> _WORK TASK_
Go to the line containing "emerald_cone_shape <219,158,278,227> ->" in the records below and print it and every following line exactly, on through the line containing "violet_pyramid_shape <387,423,474,501> ->", then stop.

> _RECORDS FOR PROCESSING_
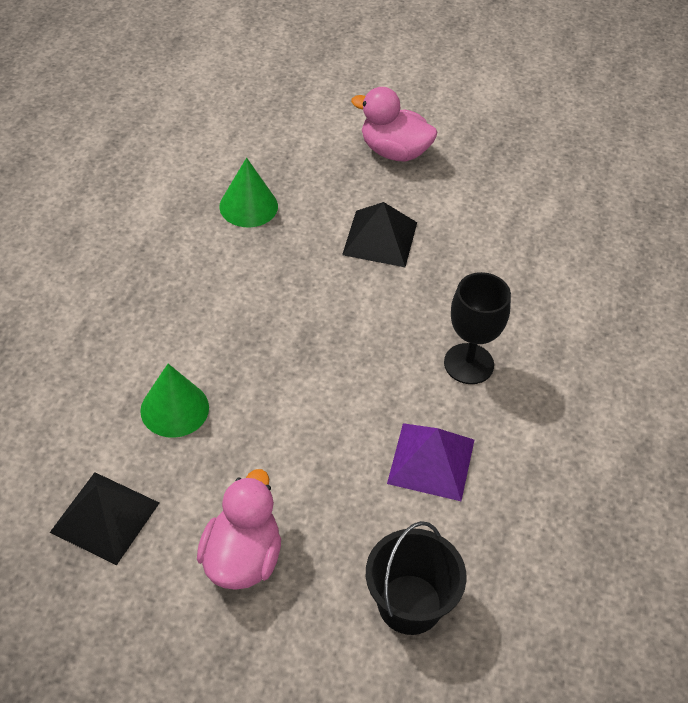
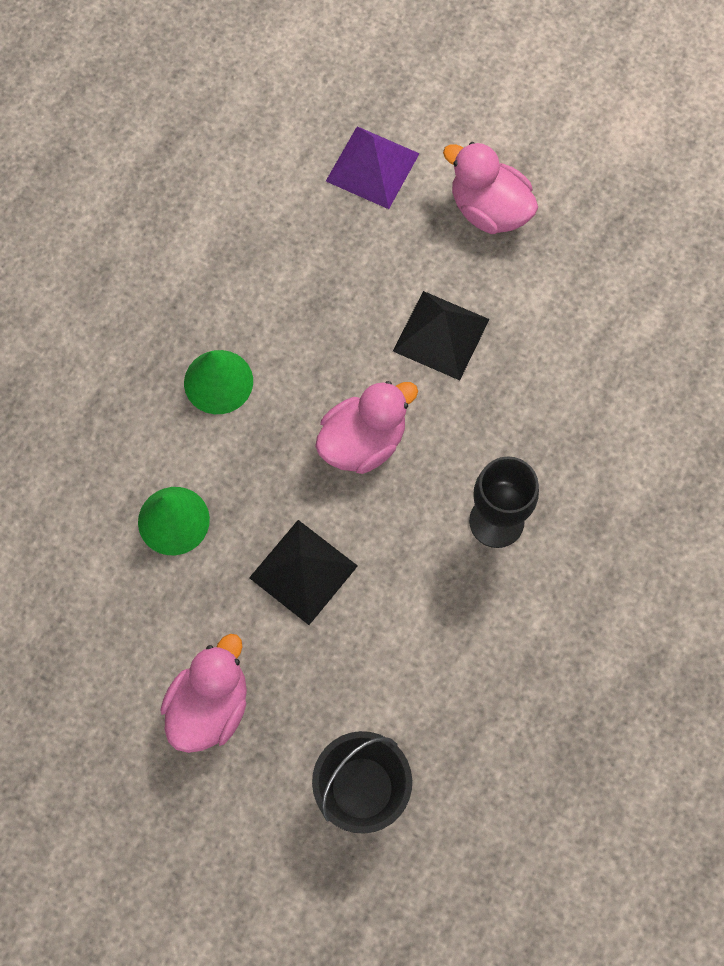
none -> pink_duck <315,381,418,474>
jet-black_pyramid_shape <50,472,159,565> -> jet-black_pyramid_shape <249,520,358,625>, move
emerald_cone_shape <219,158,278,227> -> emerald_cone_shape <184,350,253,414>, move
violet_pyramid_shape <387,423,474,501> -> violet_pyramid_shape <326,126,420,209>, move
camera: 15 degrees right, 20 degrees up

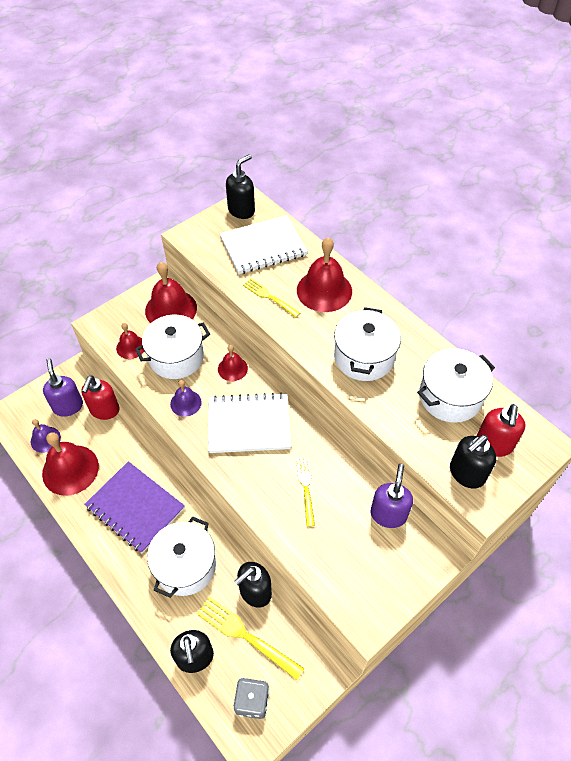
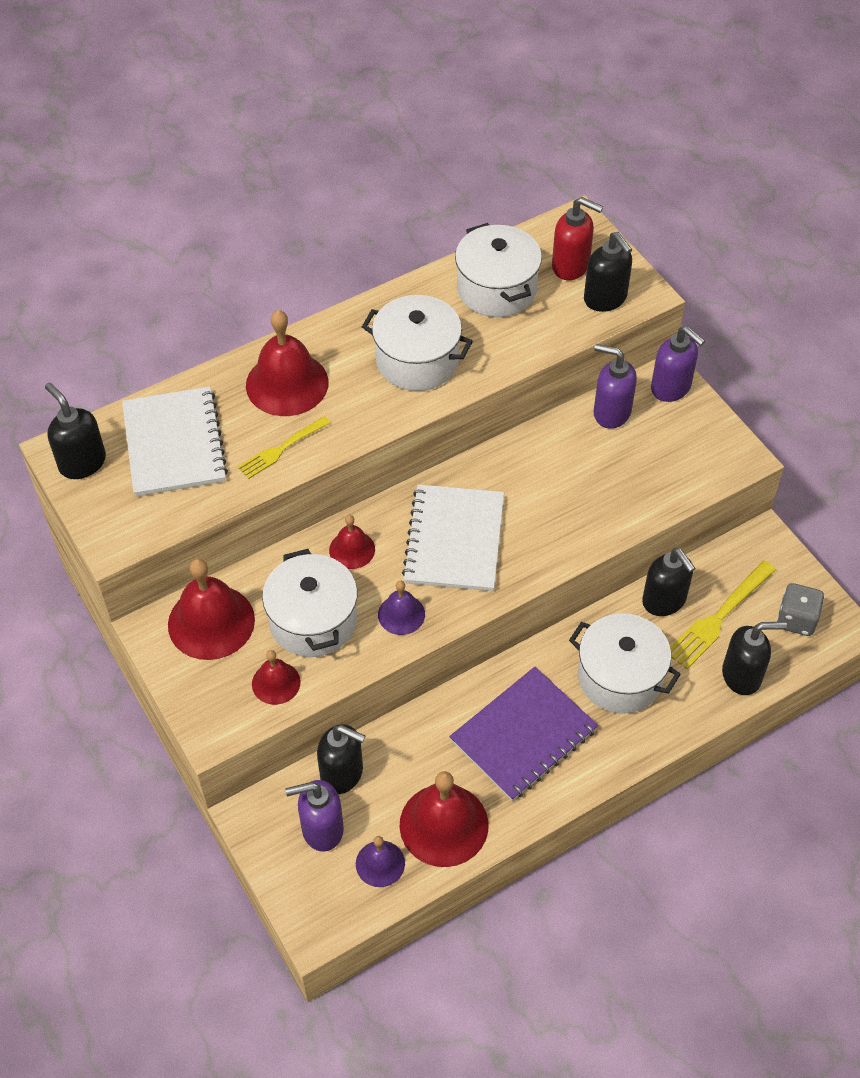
bright_yellow_fork <296,457,315,527> -> none
none -> violet_pump_bottle <651,326,705,402>
red_pump_bottle <81,375,120,420> -> jet-black_pump_bottle <317,724,365,794>
camera: 80 degrees left, 0 degrees up

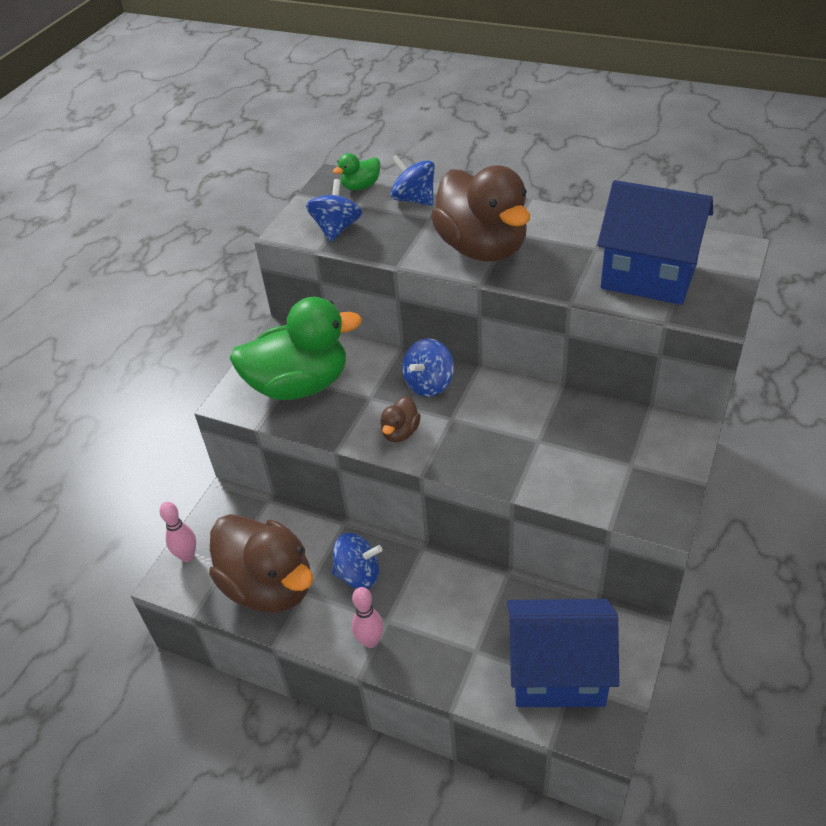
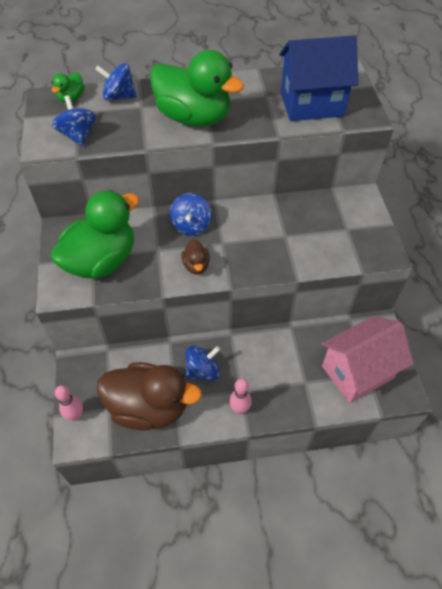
russet_duck <431,165,530,261> -> emerald_duck <150,50,244,127>
cobalt_toy_house <507,599,619,707> -> pink_toy_house <321,316,414,403>
camera: 35 degrees left, 10 degrees up

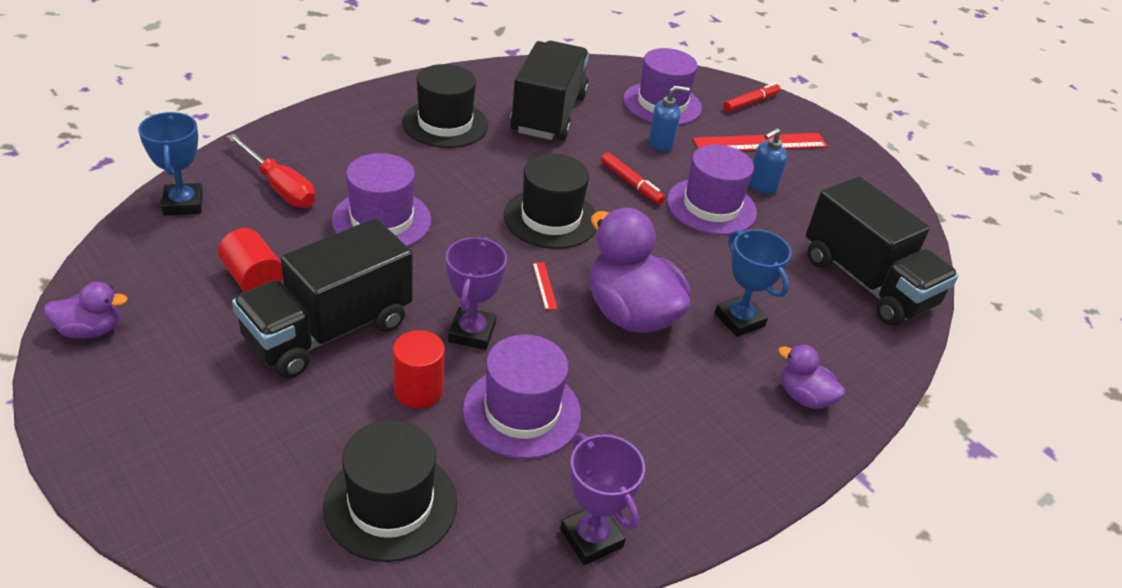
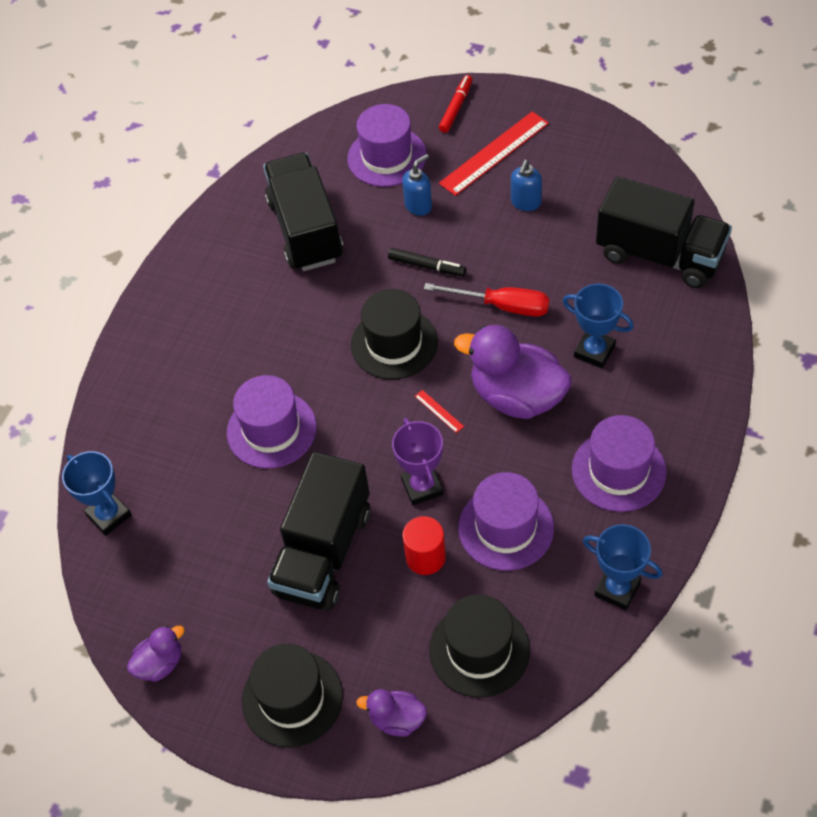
red_cylinder <218,228,283,292> -> none
red_flat_screwdriver <227,134,315,208> -> red_flat_screwdriver <424,283,550,316>, move
jet-black_tall_hat <402,64,488,148> -> jet-black_tall_hat <242,643,343,748>, move
violet_tall_hat <667,144,757,235> -> violet_tall_hat <572,415,667,512>, move
violet_duck <778,344,845,409> -> violet_duck <356,689,427,737>, move
violet_award_cup <560,433,645,565> -> cobalt_award_cup <583,524,663,610>
red_marker_pen <601,152,665,204> -> jet-black_marker_pen <388,248,466,276>
camera: 20 degrees left, 15 degrees up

> _YOUR SOLUTION_
emerald_cone_shape <219,158,278,227> -> emerald_cone_shape <184,350,253,414>, move
violet_pyramid_shape <387,423,474,501> -> violet_pyramid_shape <326,126,420,209>, move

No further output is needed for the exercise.